The entries below should be repeated exactly, with no pictures carried over.

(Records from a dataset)
*** Begin section ***

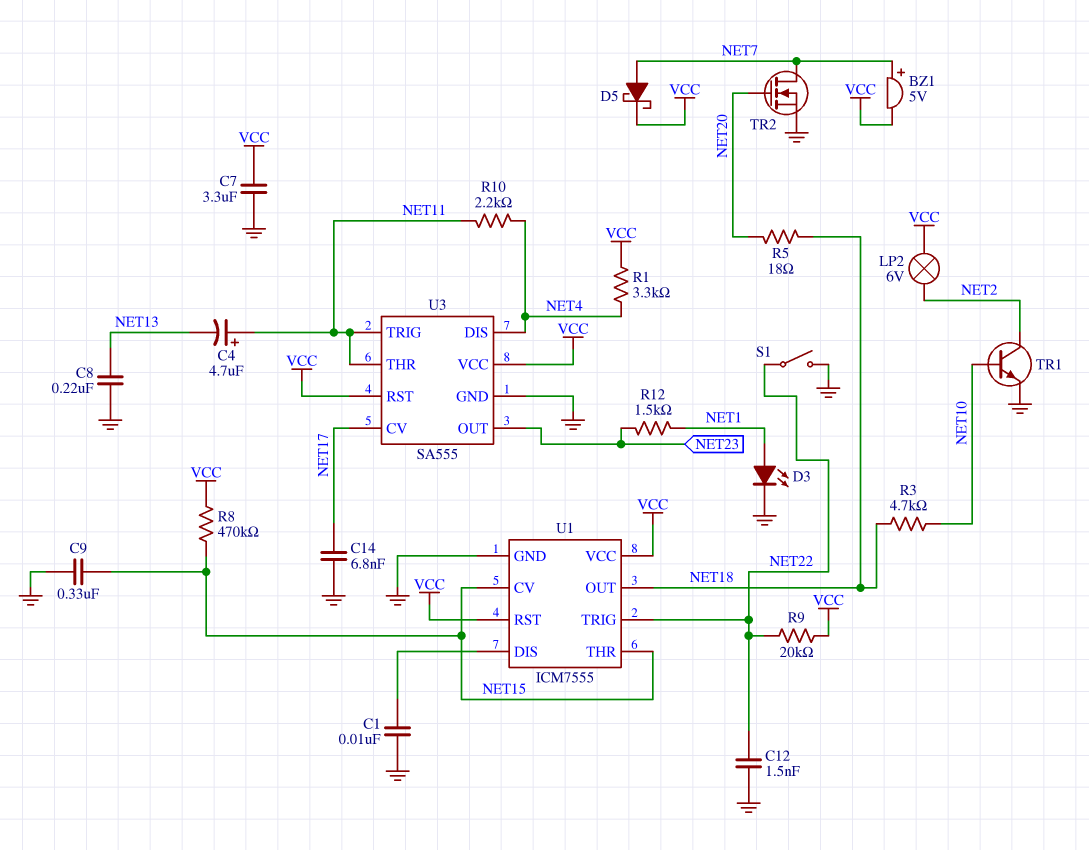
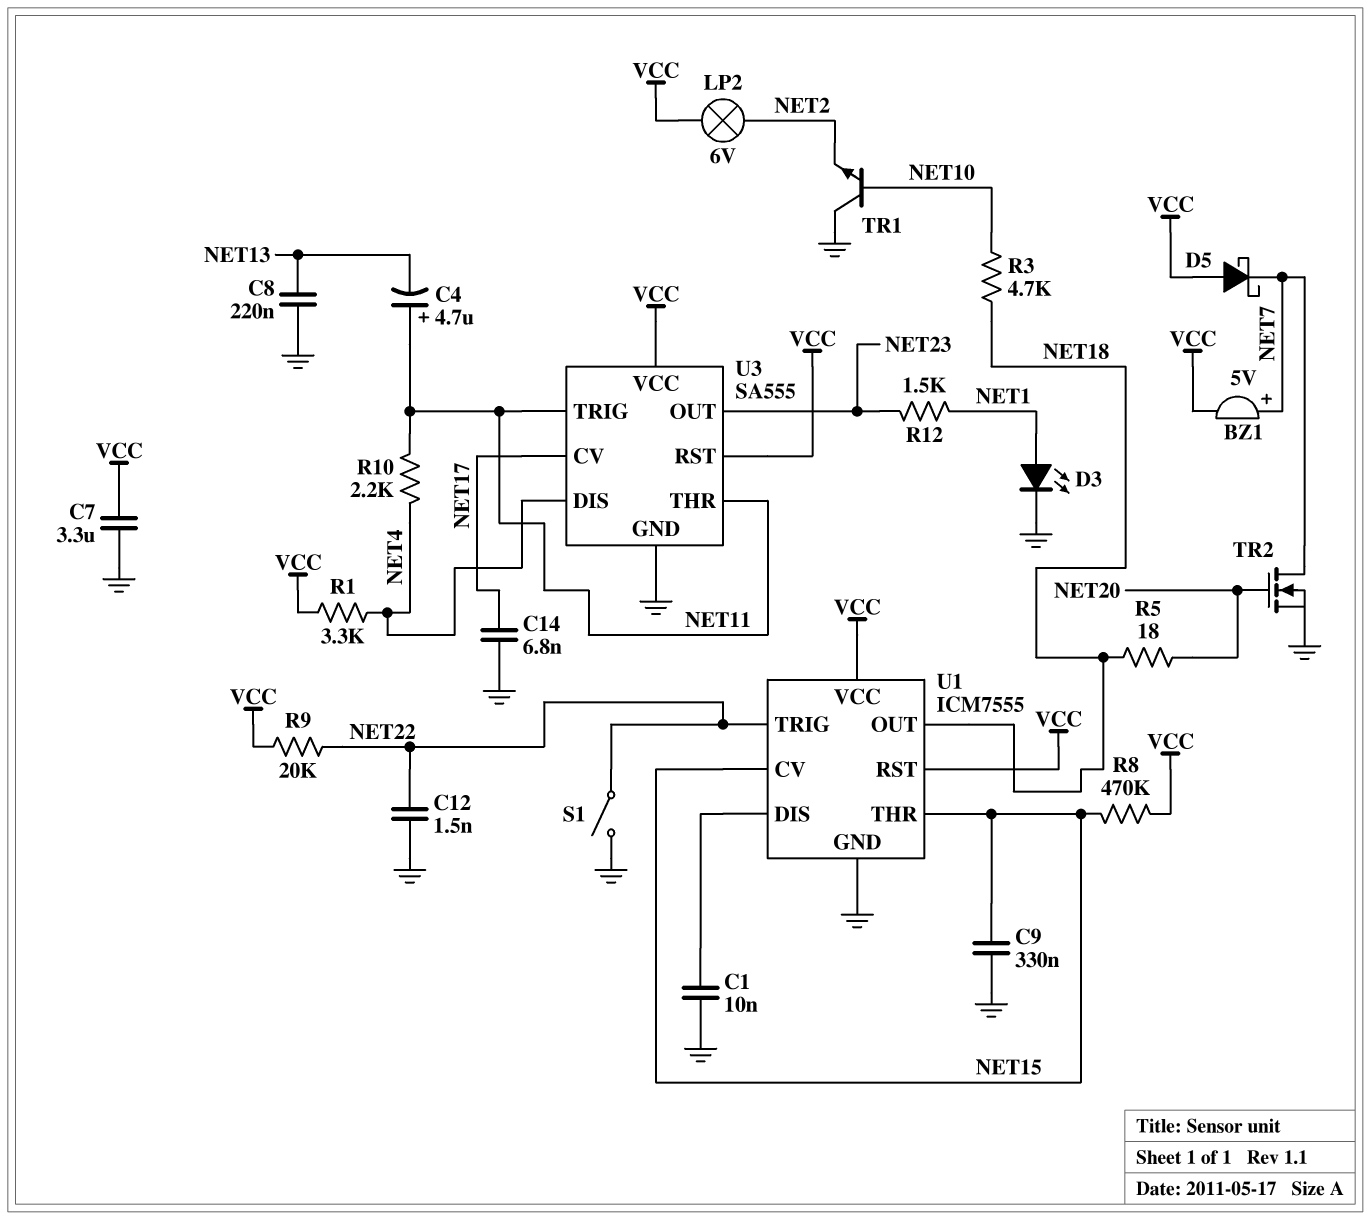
D5: schottky (A NET7, K VCC) -> schottky (A VCC, K NET7)
TR1: NPN (B NET10, C NET2, E GND) -> NPN (B NET10, C GND, E NET2)

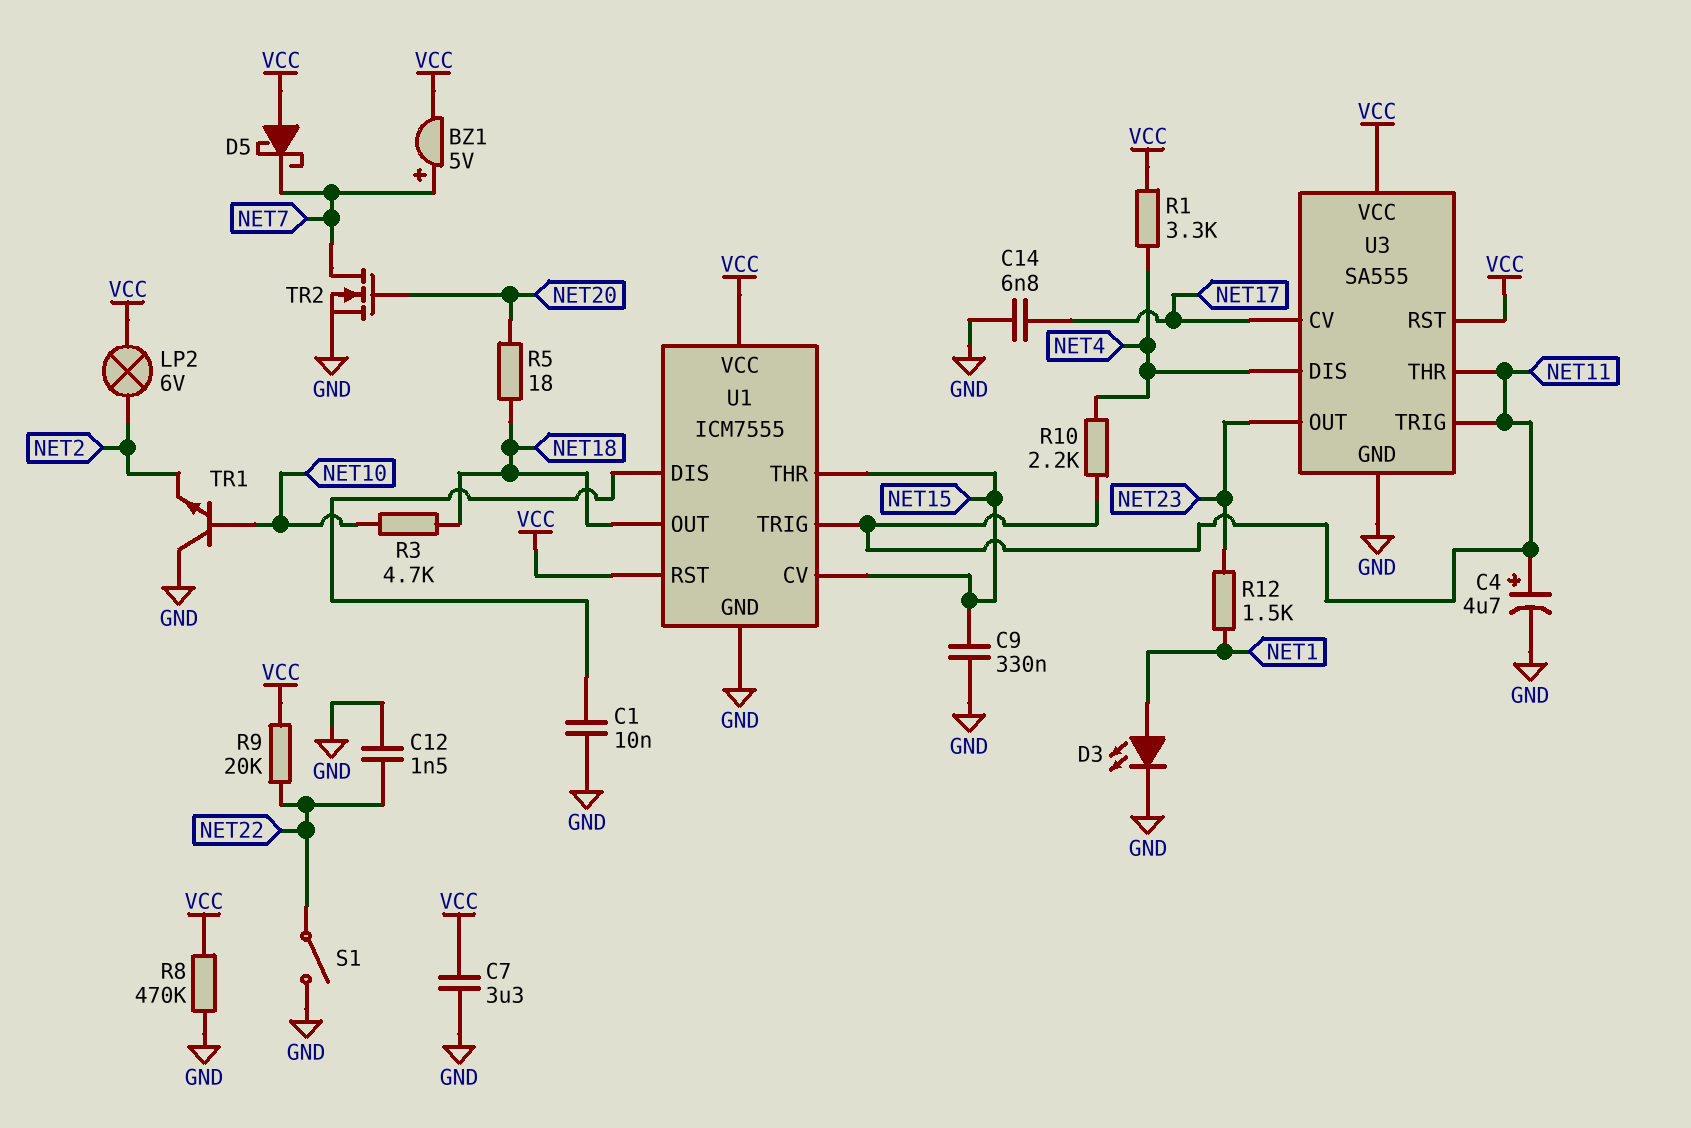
C4: 4.7uF (plus NET11, minus NET13) -> 4.7uF (plus NET11, minus GND)
C8: 220nF (GND, NET13) -> none
R8: 470k (NET15, VCC) -> 470k (GND, VCC)
U1 pin TRIG: NET22 -> NET11

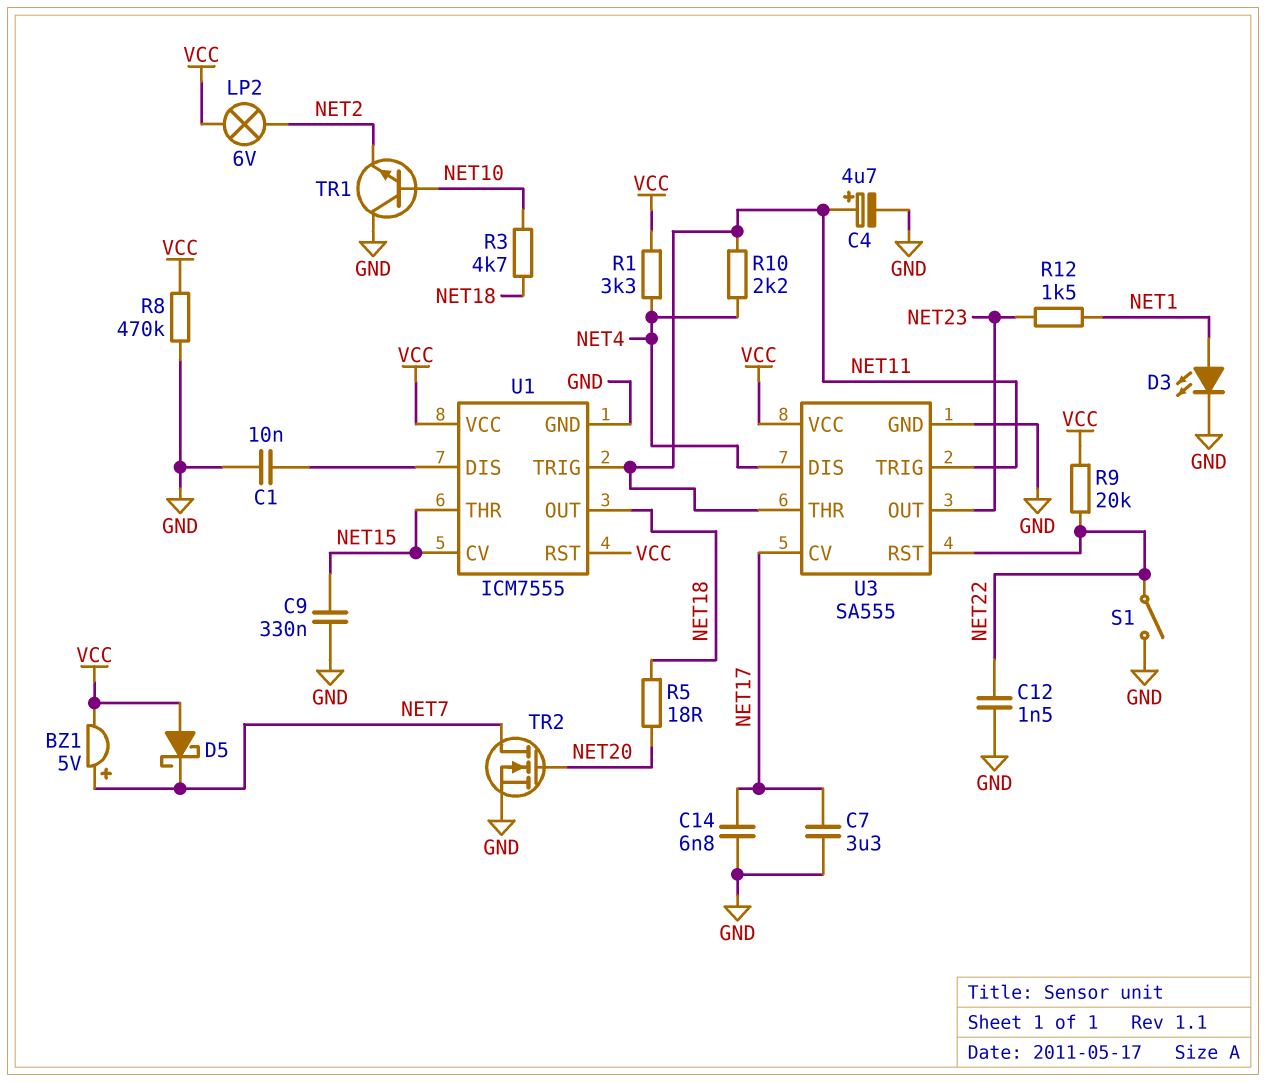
C7: 3.3uF (GND, VCC) -> 3.3uF (GND, NET17)
U3 pin RST: VCC -> NET22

*** End section ***

__Written response__
D5: schottky (A NET7, K VCC) -> schottky (A VCC, K NET7)
TR1: NPN (B NET10, C NET2, E GND) -> NPN (B NET10, C GND, E NET2)

C4: 4.7uF (plus NET11, minus NET13) -> 4.7uF (plus NET11, minus GND)
C8: 220nF (GND, NET13) -> none
R8: 470k (NET15, VCC) -> 470k (GND, VCC)
U1 pin TRIG: NET22 -> NET11

C7: 3.3uF (GND, VCC) -> 3.3uF (GND, NET17)
U3 pin RST: VCC -> NET22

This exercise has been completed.